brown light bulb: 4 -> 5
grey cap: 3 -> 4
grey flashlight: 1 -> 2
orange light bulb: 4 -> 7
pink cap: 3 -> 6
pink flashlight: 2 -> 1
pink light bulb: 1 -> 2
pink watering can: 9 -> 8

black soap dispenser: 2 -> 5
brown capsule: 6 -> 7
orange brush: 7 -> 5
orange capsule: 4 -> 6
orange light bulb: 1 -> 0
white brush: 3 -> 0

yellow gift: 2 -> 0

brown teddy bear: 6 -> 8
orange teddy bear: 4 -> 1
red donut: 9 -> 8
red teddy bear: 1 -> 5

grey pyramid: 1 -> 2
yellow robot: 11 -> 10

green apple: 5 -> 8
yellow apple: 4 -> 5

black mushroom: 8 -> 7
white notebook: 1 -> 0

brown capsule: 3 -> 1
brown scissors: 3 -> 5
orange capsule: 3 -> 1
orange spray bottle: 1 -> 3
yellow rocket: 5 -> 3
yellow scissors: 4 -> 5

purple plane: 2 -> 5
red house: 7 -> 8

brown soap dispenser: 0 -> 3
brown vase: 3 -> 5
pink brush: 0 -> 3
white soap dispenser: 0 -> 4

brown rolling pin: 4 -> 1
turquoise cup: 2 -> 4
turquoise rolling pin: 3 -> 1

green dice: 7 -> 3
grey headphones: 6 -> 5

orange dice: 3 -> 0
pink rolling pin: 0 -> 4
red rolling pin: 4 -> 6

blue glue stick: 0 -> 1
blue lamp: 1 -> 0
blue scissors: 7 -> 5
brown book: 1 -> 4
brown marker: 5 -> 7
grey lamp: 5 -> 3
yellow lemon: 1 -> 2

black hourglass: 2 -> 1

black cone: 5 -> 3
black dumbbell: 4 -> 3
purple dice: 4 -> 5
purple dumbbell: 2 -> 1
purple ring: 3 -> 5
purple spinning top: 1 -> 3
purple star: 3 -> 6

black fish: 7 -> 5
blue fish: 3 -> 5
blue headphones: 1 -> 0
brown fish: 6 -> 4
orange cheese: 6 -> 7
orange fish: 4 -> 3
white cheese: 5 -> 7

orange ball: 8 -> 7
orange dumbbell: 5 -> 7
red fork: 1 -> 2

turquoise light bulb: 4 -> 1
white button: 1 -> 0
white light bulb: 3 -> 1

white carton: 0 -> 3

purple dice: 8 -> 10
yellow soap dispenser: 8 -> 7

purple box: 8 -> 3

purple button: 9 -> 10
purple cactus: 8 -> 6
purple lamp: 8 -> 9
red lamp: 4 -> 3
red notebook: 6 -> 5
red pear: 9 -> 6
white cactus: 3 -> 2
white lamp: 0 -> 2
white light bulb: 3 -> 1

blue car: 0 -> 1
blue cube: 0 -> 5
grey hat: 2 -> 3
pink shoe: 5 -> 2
= = = =
Return exactly the lines from the beginning of the data above through the one containing "orange brush: 7 -> 5", please. Include both end lines and add nothing else.

» ANSWER SPACE
brown light bulb: 4 -> 5
grey cap: 3 -> 4
grey flashlight: 1 -> 2
orange light bulb: 4 -> 7
pink cap: 3 -> 6
pink flashlight: 2 -> 1
pink light bulb: 1 -> 2
pink watering can: 9 -> 8

black soap dispenser: 2 -> 5
brown capsule: 6 -> 7
orange brush: 7 -> 5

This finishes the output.